Filter this material down to the lines that contain the string "Korva", and return those lines.

——————————

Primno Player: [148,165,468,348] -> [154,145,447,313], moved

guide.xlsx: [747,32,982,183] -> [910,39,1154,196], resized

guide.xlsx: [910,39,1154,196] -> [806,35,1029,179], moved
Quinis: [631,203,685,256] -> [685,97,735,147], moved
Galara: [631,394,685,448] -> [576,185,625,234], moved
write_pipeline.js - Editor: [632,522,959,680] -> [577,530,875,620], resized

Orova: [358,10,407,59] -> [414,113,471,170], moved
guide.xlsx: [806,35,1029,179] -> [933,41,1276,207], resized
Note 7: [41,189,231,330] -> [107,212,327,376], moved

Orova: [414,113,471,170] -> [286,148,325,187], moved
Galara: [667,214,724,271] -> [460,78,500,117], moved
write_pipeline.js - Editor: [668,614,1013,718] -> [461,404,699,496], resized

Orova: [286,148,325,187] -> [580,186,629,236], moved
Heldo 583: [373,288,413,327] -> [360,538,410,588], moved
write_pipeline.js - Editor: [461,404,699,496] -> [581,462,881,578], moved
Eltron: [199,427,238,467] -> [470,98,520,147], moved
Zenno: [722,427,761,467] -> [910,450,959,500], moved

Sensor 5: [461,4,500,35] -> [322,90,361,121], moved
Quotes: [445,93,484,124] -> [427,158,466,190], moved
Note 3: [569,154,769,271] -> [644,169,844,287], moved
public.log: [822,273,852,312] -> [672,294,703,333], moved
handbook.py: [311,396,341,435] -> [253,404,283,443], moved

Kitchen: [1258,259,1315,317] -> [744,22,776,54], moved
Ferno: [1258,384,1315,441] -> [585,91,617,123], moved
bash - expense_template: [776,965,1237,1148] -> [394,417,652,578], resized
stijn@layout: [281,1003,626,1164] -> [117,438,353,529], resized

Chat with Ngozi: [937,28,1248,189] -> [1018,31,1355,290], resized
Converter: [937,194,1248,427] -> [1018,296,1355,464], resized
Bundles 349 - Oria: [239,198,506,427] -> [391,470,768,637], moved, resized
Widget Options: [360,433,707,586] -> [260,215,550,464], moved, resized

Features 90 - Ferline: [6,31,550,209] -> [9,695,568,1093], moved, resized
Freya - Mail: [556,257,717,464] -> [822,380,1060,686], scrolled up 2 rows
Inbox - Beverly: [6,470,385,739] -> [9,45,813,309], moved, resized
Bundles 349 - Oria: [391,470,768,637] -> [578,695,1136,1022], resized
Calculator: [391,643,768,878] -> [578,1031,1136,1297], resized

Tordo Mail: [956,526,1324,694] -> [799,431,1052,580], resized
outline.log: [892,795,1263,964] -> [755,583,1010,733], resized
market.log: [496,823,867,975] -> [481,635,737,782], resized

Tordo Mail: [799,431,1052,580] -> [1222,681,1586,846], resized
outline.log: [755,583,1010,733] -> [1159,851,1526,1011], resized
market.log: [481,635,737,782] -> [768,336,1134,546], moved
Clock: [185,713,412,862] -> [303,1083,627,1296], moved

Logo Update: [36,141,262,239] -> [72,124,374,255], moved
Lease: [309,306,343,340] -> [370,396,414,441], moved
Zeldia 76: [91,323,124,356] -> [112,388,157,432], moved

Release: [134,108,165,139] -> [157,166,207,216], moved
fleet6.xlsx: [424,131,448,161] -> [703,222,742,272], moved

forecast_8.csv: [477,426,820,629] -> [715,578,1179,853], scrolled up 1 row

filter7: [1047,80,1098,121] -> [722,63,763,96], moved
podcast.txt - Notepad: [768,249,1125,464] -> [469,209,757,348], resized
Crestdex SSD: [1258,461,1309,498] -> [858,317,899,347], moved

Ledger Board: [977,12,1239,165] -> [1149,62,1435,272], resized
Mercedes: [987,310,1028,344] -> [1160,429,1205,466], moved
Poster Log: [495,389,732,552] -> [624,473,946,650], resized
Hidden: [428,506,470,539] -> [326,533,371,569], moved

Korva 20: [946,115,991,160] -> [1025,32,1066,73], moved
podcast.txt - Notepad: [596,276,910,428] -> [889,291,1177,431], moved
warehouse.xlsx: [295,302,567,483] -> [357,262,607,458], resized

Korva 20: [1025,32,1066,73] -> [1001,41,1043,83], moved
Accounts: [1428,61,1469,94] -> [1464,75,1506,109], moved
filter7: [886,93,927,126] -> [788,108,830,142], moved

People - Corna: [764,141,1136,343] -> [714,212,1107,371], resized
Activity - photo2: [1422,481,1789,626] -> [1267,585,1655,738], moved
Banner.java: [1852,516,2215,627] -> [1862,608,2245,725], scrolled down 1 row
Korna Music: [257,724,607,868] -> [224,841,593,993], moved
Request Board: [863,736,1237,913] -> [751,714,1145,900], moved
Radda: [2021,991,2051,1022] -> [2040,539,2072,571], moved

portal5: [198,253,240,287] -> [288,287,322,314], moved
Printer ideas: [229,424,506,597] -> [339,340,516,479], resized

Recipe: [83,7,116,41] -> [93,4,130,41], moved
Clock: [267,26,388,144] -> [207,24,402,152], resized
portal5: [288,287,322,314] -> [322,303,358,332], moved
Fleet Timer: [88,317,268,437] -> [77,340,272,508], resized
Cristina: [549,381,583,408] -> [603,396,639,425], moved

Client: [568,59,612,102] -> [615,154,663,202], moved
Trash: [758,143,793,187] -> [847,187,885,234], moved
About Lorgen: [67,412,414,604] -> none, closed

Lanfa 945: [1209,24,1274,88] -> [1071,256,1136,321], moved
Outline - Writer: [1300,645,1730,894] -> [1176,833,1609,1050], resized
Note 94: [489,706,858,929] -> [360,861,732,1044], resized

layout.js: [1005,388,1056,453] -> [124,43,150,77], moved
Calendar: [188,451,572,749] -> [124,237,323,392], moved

——————————

● Exercise solution:
Korva 20: [946,115,991,160] -> [1025,32,1066,73], moved
Korva 20: [1025,32,1066,73] -> [1001,41,1043,83], moved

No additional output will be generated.